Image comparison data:
==*==

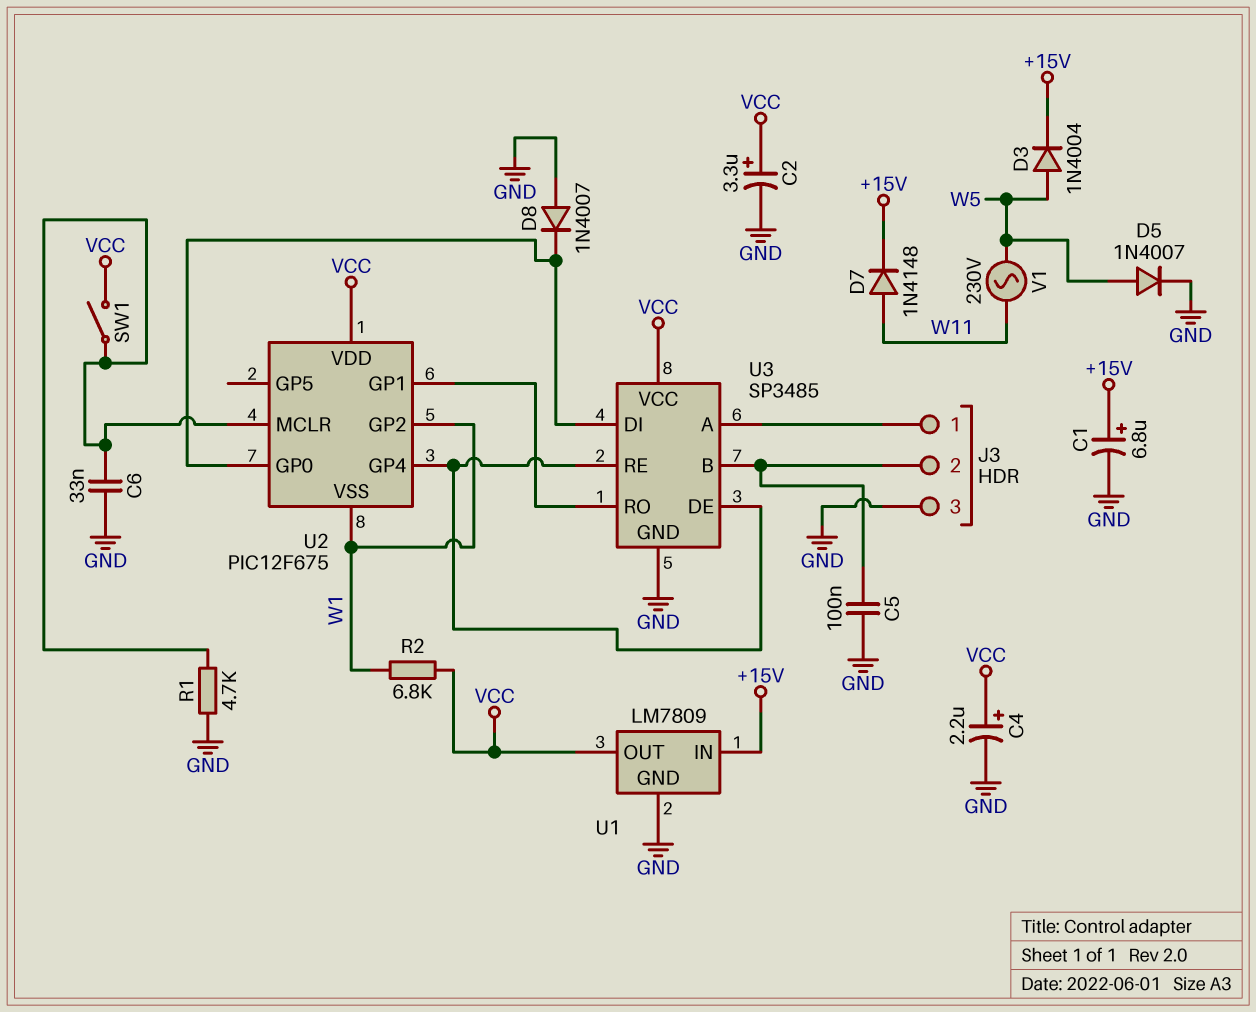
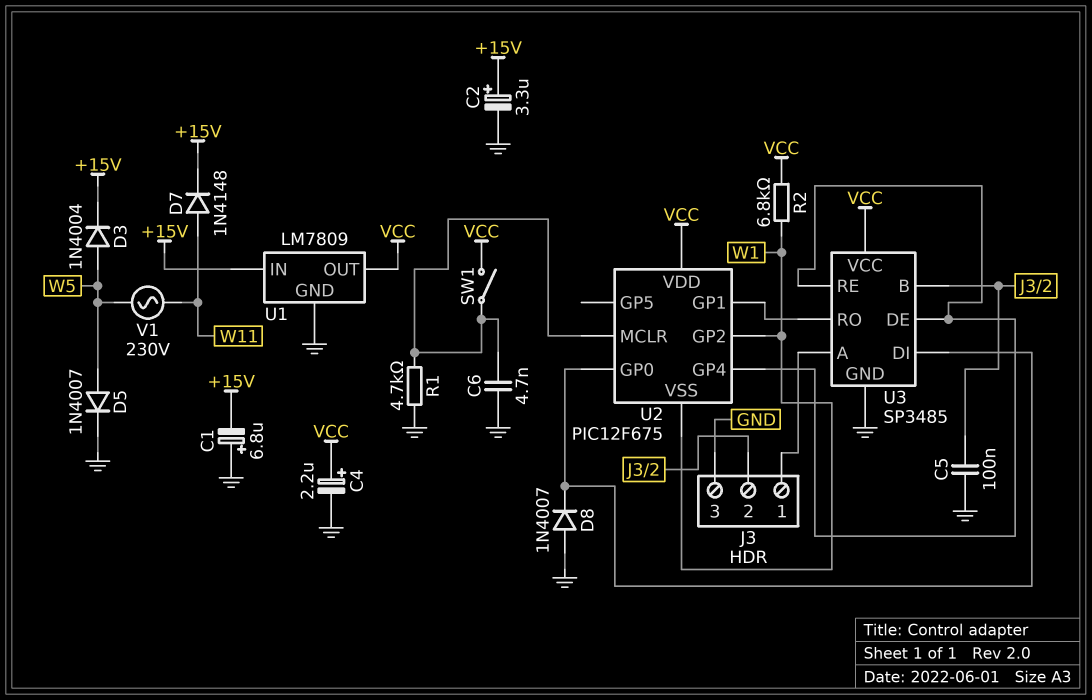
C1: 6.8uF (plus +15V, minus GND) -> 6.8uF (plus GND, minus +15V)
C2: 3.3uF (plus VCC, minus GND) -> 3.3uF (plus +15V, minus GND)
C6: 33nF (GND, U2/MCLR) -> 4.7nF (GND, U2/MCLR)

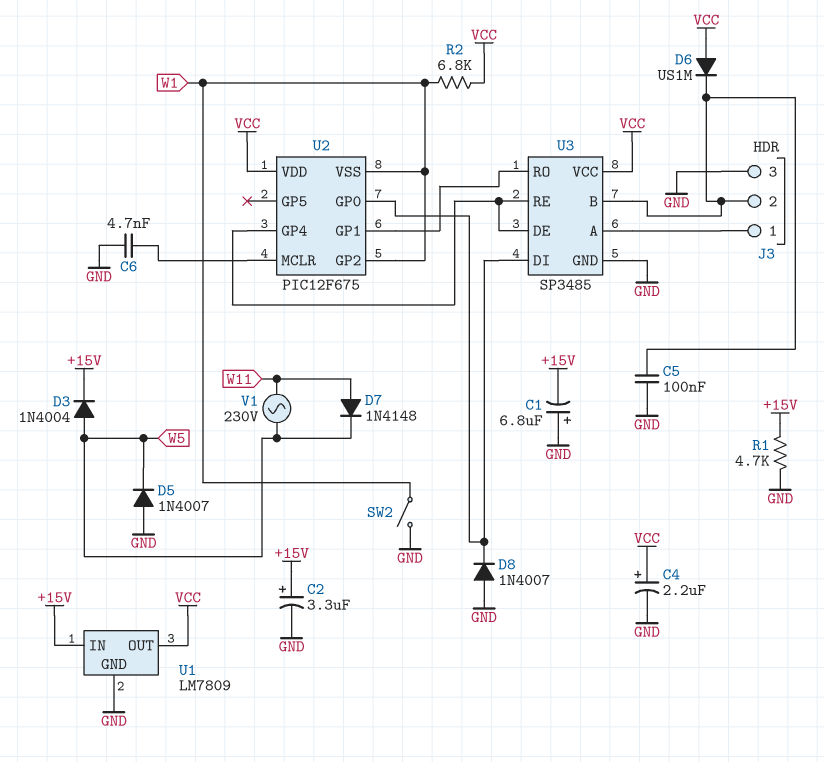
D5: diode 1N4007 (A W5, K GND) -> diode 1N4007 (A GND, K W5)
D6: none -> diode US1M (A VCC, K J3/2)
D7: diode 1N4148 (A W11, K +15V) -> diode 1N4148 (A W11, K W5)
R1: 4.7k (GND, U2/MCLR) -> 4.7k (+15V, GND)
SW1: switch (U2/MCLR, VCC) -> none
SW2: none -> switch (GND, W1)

==*==

> Prompt:
Work through the records above. Copy every line with the string "diode".

> Exercise solution:
D5: diode 1N4007 (A W5, K GND) -> diode 1N4007 (A GND, K W5)
D6: none -> diode US1M (A VCC, K J3/2)
D7: diode 1N4148 (A W11, K +15V) -> diode 1N4148 (A W11, K W5)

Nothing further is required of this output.